# [Work order]
The records below are to be reproduced exactly, and no picture should appear in the copy.

Data shown Block Start

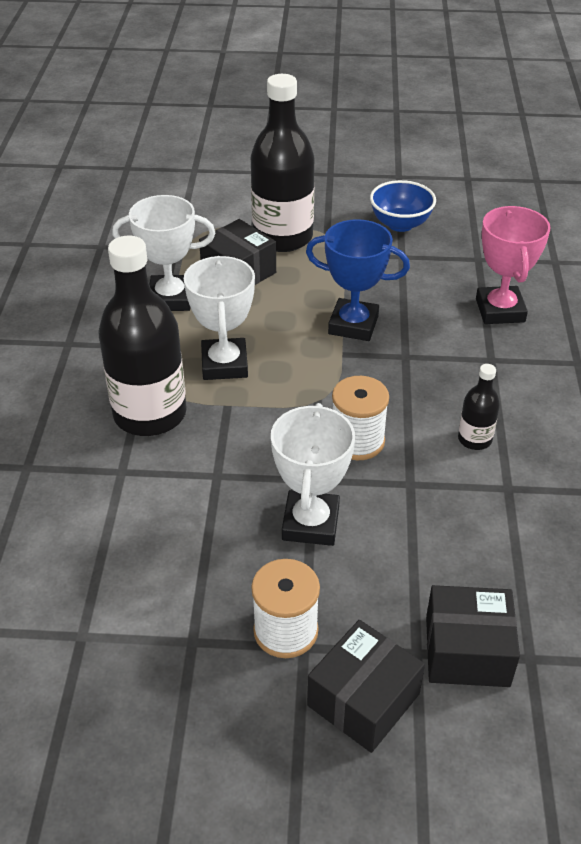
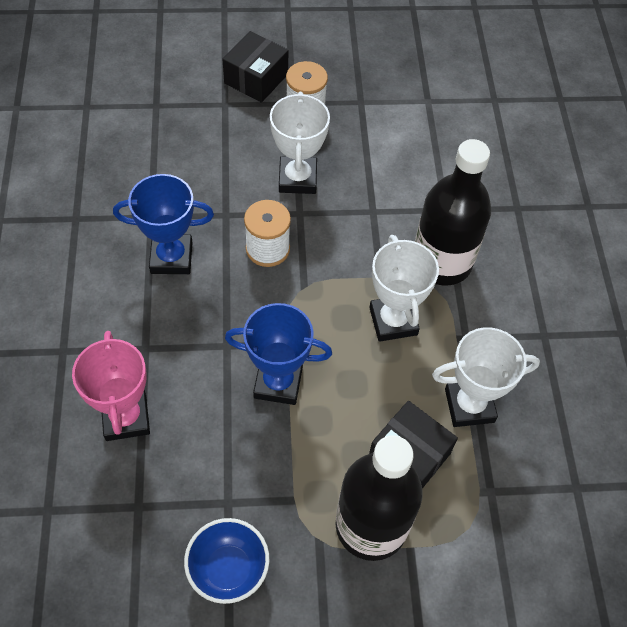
camera: 170 degrees right, 15 degrees up
black box [426,585,520,687] -> none
black bottle [458,364,500,450] -> blue trophy [113,174,214,274]

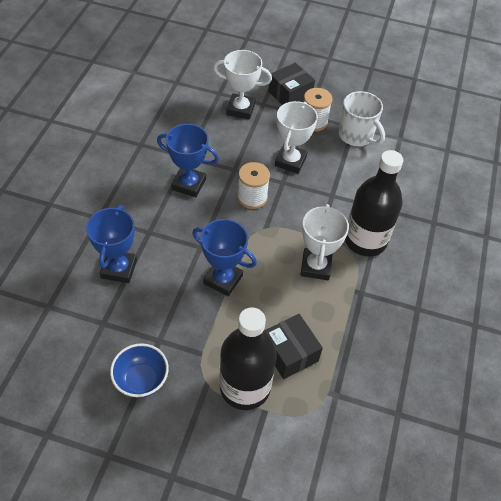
camera: 20 degrees right, 5 degrees down
pink trophy [72,331,150,441] -> blue trophy [86,205,137,283]
white trophy [432,327,540,427] -> white trophy moved to [213,50,272,120]
none -> white mug [339,91,385,146]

Data shown Block End

# [Task answer]
camera: 170 degrees right, 15 degrees up
black box [426,585,520,687] -> none
black bottle [458,364,500,450] -> blue trophy [113,174,214,274]

camera: 20 degrees right, 5 degrees down
pink trophy [72,331,150,441] -> blue trophy [86,205,137,283]
white trophy [432,327,540,427] -> white trophy moved to [213,50,272,120]
none -> white mug [339,91,385,146]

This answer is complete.